### [WHAT YOU WILL DO]
List each line of the data in which the string "bucket" appears.

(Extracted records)
►

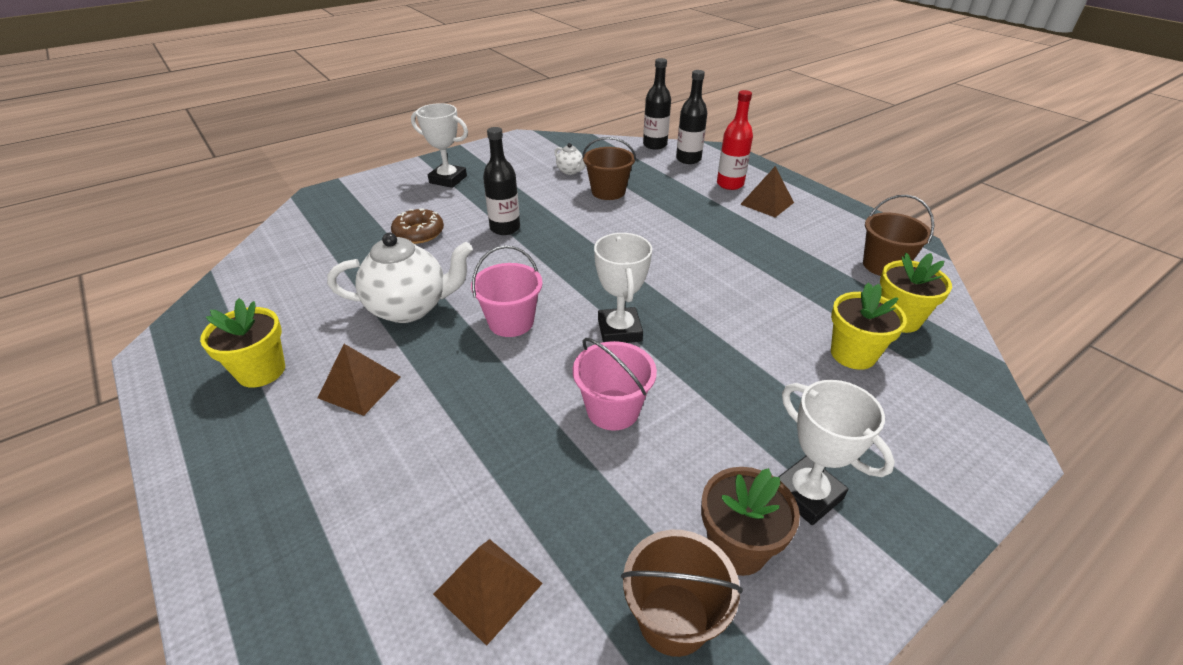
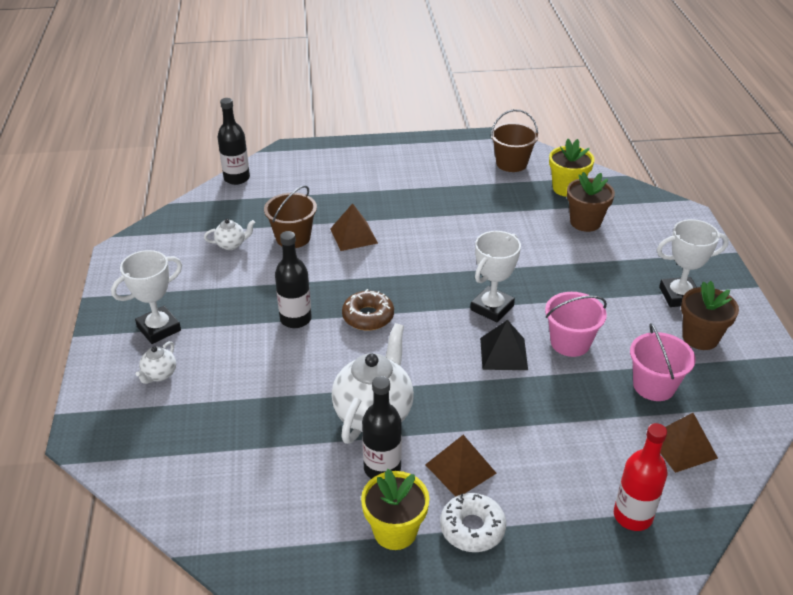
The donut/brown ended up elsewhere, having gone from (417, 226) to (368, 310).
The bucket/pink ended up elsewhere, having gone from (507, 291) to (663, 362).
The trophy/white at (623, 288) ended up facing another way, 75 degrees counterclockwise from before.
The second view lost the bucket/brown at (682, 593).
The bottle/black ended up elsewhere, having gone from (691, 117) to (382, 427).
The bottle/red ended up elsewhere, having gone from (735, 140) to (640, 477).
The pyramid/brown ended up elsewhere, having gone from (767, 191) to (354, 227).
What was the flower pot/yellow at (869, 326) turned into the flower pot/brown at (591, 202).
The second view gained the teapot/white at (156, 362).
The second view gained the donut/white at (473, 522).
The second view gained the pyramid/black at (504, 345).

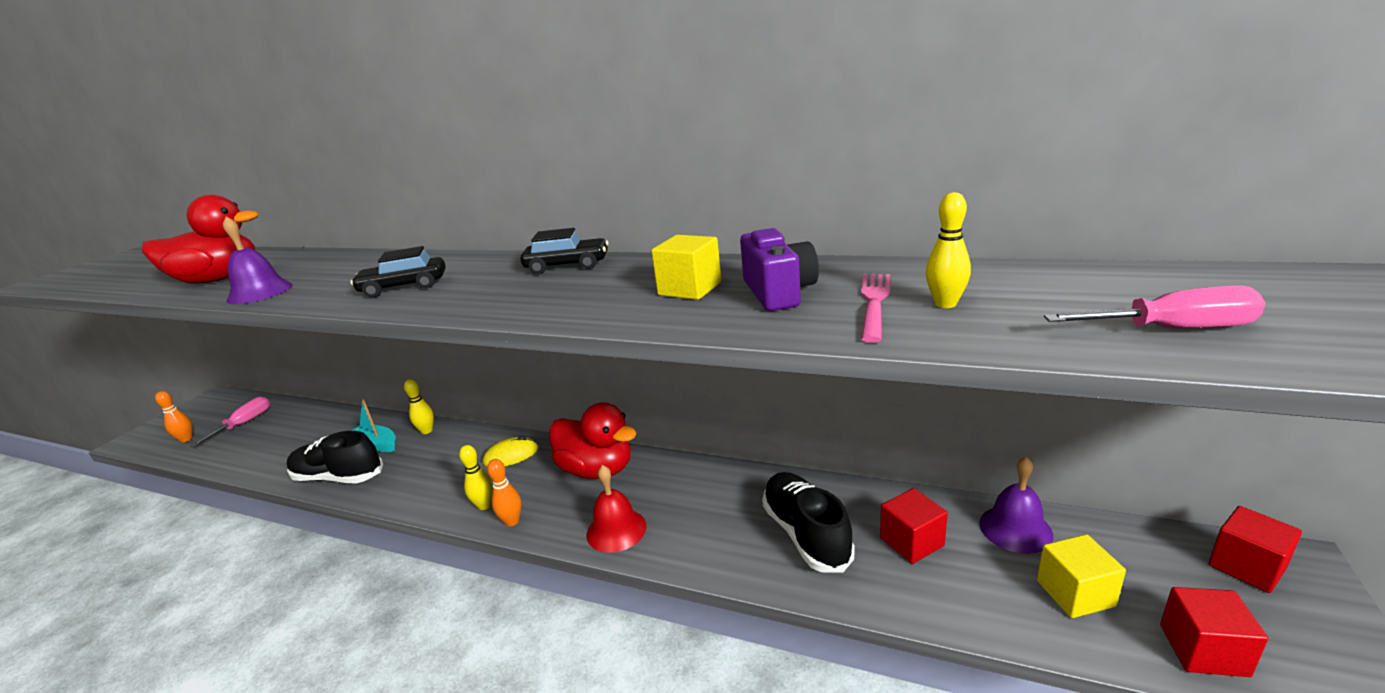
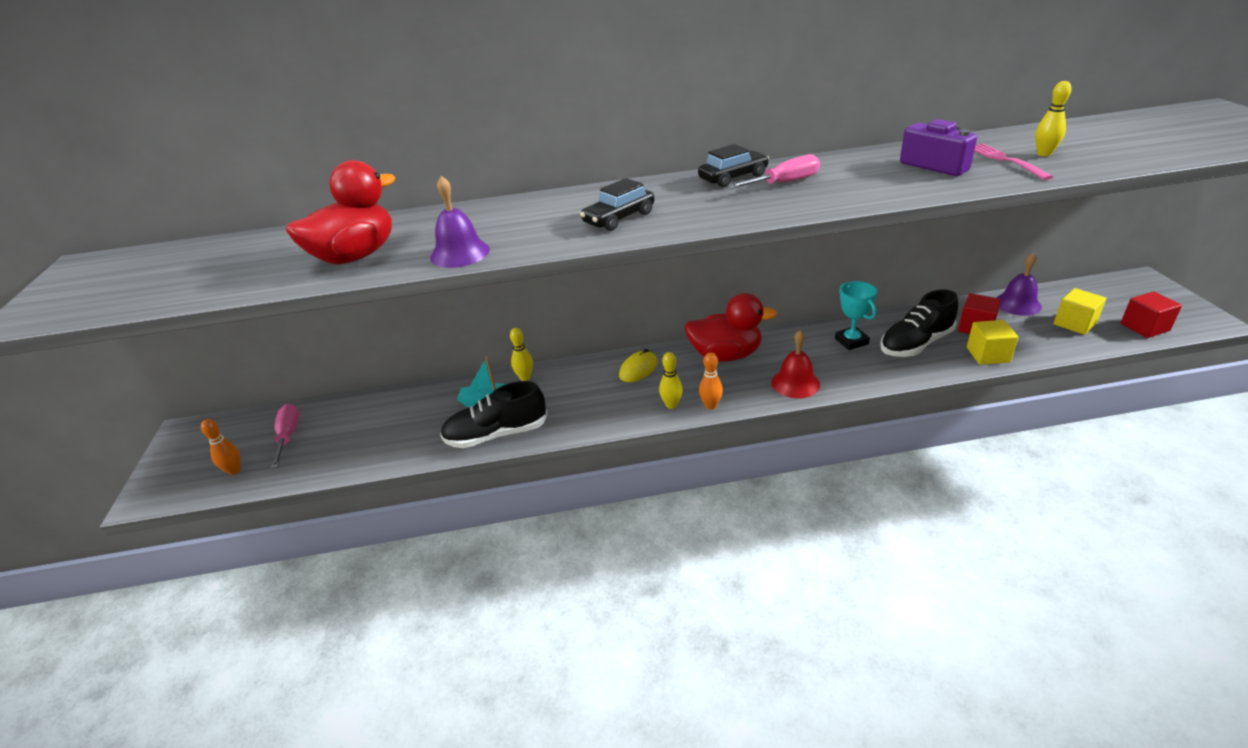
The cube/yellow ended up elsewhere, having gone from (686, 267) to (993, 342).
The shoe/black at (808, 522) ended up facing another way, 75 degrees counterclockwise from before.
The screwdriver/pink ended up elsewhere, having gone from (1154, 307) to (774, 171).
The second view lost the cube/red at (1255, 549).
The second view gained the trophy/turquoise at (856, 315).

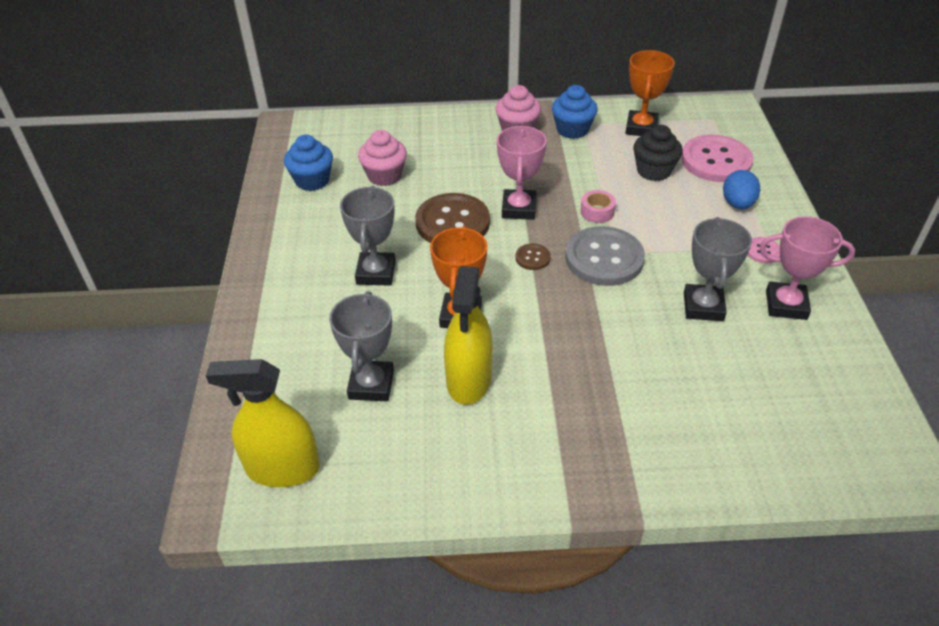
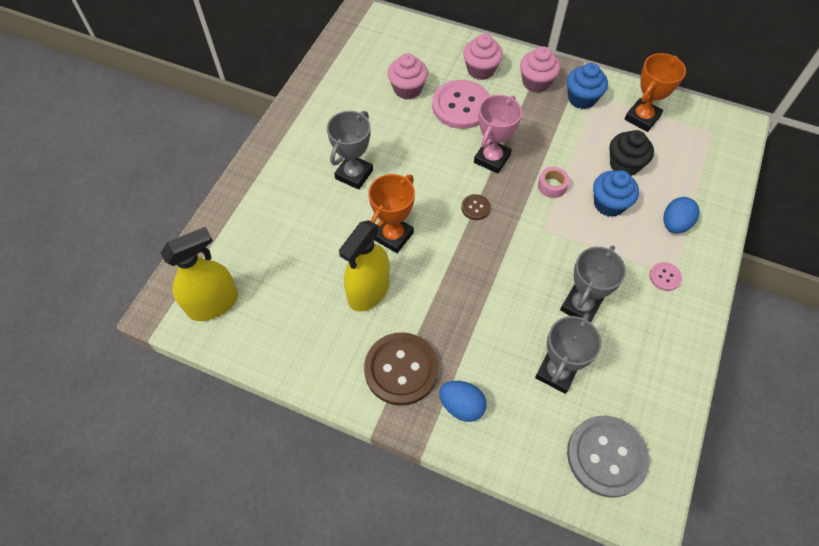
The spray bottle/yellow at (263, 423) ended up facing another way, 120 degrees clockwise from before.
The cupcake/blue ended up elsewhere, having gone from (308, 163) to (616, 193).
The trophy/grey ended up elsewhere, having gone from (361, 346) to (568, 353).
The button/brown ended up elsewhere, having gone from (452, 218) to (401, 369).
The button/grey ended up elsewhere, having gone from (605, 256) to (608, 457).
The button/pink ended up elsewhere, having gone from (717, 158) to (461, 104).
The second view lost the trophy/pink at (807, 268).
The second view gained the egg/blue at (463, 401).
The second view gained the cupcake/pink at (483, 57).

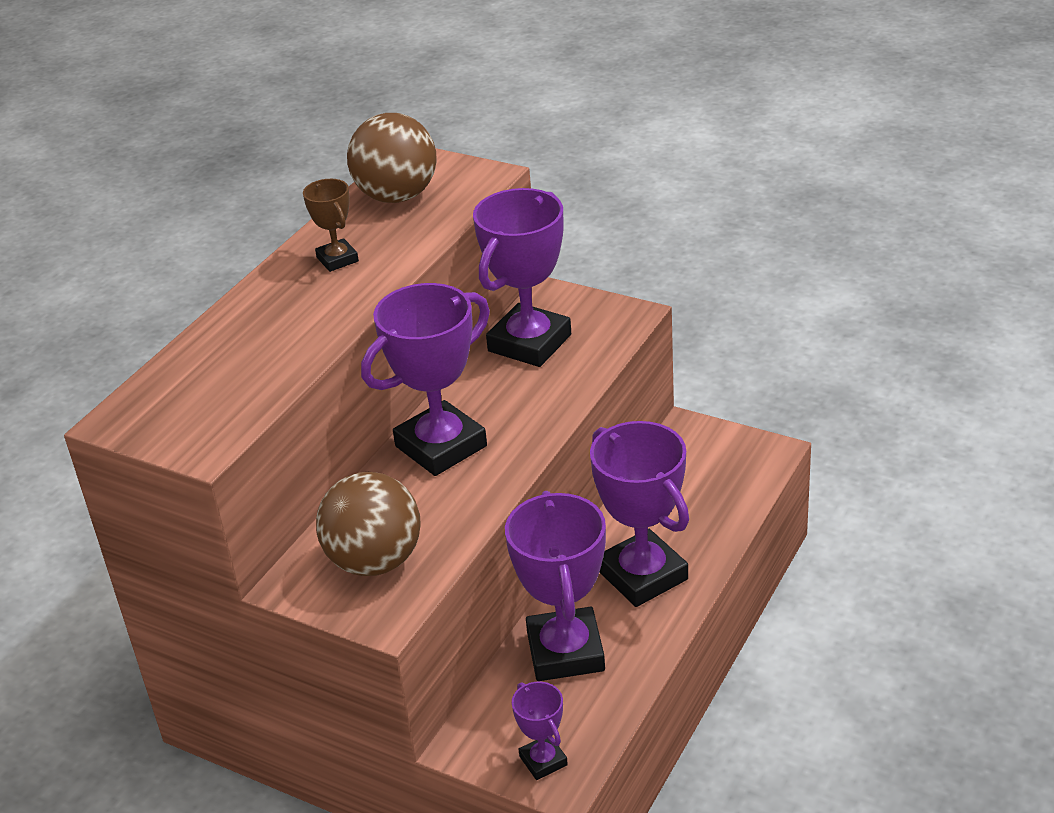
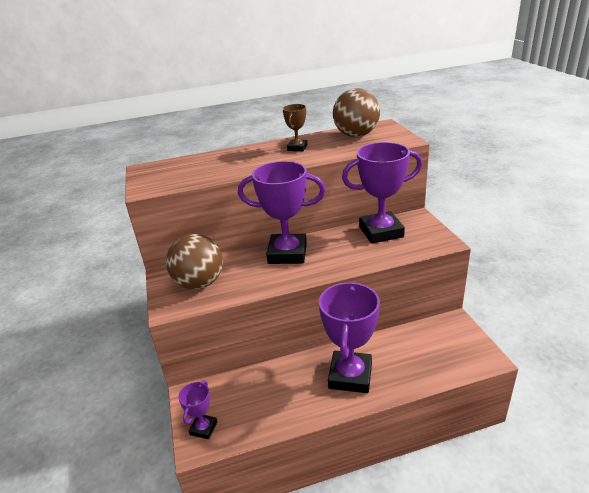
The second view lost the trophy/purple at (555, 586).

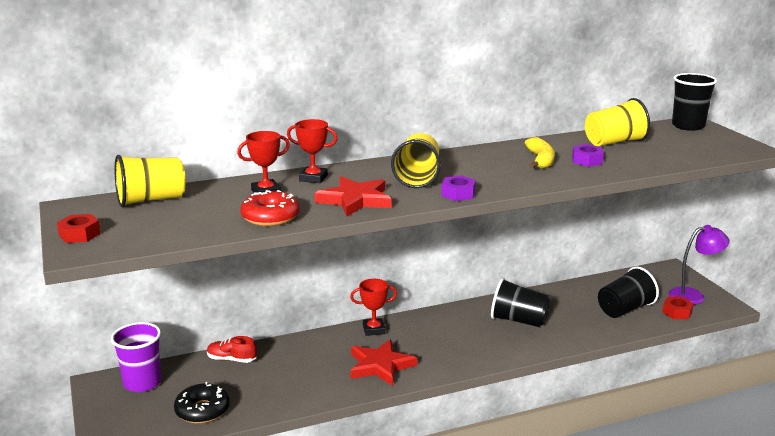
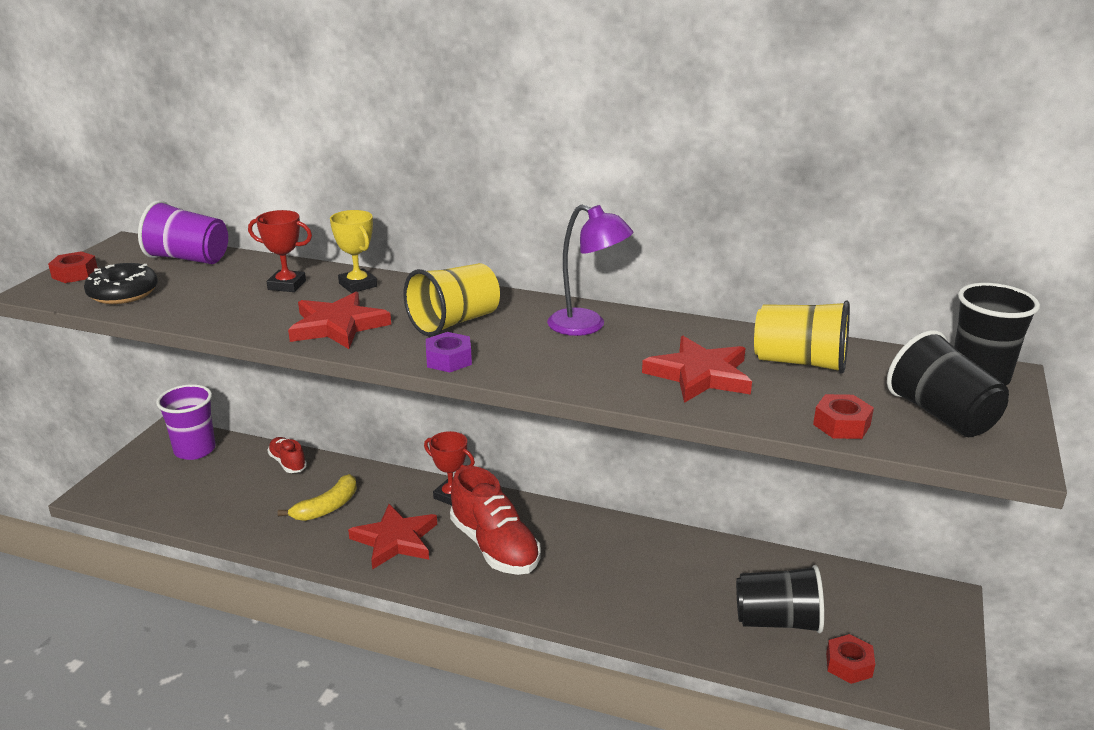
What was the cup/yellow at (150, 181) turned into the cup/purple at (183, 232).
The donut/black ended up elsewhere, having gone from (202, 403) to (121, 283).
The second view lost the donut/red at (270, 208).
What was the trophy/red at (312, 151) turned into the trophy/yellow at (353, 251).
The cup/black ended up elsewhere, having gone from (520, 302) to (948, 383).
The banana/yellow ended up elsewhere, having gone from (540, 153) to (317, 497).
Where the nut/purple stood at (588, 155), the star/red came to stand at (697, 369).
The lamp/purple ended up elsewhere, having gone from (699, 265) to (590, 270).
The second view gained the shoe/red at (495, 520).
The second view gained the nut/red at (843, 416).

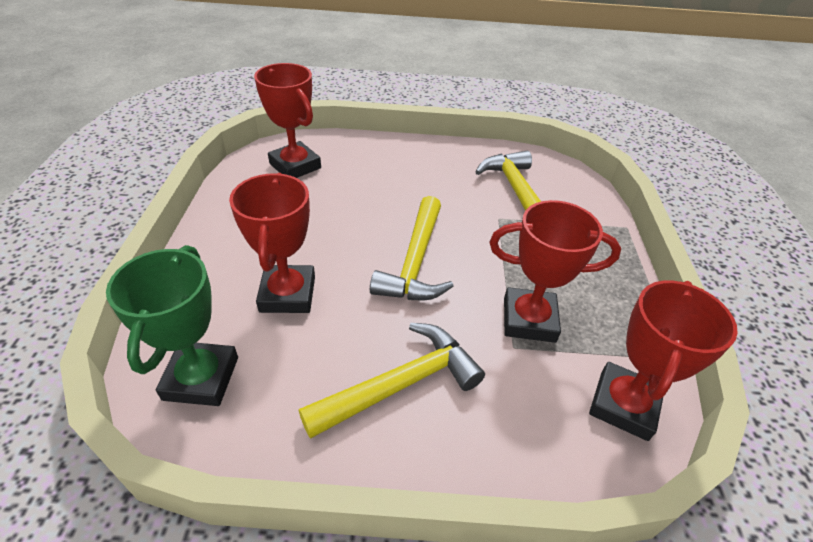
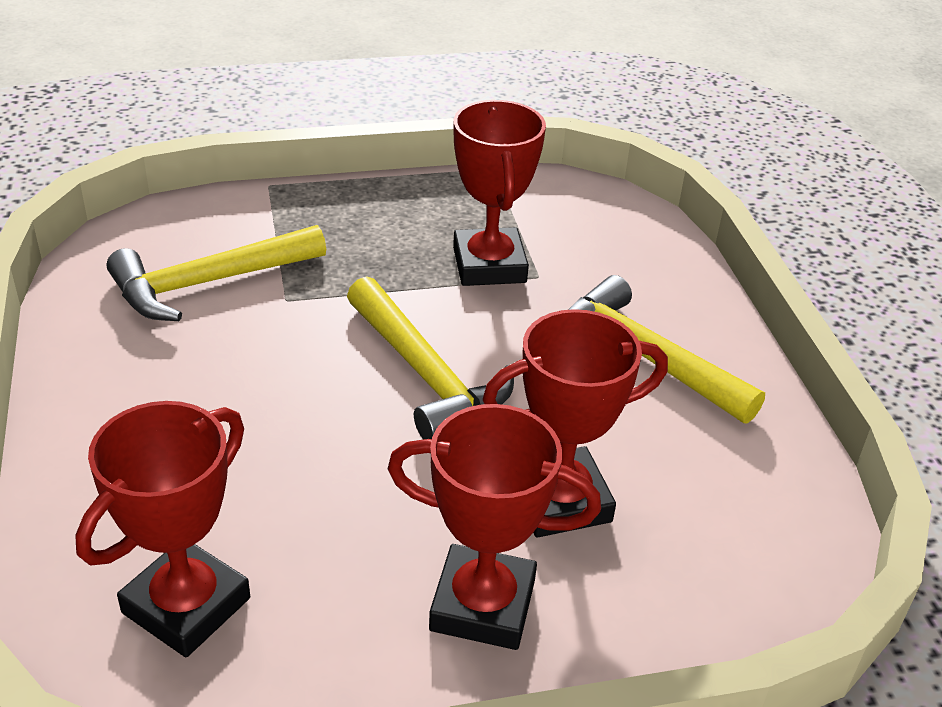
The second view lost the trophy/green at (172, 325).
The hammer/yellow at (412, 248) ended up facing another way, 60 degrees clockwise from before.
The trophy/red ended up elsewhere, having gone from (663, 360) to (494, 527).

◄

### [RESPONSE FOR THIS EXERCISE]
The bucket/pink ended up elsewhere, having gone from (507, 291) to (663, 362).
The second view lost the bucket/brown at (682, 593).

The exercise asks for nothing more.